Opdracht
Selecteer uit de onderstaande lijst elke regel waarin de tekenreeks "kern" voorkomt. Het verschil tussen hoofdletters en kleine letters telt mee.

Ruwe gegevens
......
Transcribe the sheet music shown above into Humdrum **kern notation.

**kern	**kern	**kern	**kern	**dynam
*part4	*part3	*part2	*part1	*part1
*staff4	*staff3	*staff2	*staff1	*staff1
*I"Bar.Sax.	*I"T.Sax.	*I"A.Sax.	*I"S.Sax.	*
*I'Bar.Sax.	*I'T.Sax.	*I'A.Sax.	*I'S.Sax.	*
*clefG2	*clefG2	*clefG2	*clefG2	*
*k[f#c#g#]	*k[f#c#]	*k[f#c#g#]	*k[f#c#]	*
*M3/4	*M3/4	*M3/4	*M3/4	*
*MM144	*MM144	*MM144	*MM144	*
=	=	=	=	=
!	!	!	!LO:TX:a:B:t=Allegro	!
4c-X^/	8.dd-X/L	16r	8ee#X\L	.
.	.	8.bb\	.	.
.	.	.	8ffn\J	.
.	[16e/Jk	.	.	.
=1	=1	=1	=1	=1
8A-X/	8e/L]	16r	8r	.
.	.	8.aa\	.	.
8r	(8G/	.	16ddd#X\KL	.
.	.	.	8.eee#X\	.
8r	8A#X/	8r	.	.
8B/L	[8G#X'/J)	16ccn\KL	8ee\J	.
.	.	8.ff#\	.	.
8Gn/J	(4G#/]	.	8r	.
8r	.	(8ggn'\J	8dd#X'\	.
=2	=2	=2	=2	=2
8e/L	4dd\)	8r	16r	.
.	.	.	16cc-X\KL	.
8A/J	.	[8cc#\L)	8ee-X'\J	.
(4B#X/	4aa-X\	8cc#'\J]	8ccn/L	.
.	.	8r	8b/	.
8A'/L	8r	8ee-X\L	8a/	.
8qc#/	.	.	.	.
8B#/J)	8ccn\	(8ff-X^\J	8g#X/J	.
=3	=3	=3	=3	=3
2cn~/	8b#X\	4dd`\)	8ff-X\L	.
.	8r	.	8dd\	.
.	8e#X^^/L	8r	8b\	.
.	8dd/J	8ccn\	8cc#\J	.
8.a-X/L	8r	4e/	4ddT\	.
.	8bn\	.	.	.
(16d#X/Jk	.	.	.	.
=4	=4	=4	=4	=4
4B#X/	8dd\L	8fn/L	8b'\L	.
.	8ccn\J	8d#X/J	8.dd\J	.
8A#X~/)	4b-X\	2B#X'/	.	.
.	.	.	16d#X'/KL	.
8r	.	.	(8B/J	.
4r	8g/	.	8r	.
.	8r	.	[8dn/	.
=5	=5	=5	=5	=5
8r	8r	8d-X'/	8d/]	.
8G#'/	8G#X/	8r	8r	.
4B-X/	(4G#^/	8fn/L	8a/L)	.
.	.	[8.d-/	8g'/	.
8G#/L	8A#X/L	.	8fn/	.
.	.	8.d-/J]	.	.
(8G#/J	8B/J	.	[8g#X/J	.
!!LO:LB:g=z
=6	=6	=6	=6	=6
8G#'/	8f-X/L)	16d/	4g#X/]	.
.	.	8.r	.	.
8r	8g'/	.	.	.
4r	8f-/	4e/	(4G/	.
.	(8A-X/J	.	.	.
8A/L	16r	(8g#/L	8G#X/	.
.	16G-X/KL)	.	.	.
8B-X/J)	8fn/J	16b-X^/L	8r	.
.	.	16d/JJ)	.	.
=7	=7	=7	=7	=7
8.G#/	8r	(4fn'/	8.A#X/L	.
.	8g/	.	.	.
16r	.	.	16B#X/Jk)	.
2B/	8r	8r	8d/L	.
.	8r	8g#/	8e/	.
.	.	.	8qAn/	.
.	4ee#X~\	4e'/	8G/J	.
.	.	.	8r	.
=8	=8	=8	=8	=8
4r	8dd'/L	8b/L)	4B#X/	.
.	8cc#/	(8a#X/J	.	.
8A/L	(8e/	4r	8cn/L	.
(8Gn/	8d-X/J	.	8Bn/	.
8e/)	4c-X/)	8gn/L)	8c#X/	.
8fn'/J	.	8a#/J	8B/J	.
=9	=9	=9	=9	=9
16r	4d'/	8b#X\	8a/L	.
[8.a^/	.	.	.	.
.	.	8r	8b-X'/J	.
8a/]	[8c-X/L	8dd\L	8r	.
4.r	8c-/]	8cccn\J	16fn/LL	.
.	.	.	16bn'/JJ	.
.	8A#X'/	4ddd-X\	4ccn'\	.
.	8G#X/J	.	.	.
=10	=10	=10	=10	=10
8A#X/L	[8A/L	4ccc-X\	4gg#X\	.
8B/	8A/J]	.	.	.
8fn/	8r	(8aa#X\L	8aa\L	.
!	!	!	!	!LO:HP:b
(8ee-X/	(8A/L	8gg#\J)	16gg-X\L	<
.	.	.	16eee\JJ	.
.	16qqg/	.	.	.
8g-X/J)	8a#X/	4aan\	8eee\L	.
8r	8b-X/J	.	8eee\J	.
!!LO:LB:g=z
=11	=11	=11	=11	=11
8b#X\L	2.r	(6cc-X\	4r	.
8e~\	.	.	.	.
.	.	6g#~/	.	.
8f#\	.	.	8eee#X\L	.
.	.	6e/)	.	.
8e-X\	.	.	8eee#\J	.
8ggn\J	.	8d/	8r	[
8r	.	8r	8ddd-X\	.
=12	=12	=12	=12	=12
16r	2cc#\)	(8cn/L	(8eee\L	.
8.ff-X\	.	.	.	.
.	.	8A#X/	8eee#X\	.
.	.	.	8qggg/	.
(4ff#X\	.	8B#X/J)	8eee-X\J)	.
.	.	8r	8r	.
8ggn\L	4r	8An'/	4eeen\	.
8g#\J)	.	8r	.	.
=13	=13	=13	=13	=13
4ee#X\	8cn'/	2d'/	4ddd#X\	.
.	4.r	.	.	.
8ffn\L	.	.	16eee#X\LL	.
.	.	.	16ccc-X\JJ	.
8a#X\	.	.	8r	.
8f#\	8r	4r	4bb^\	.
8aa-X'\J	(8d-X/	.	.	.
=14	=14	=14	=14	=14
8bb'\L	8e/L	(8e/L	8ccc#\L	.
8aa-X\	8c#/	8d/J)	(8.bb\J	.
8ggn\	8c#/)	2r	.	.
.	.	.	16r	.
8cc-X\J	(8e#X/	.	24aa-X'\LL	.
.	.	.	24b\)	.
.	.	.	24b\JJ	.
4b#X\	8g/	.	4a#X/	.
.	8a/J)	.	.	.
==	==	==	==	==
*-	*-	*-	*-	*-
......
Uitwerking
Transcribe the sheet music shown above into Humdrum **kern notation.
**kern	**kern	**kern	**kern	**dynam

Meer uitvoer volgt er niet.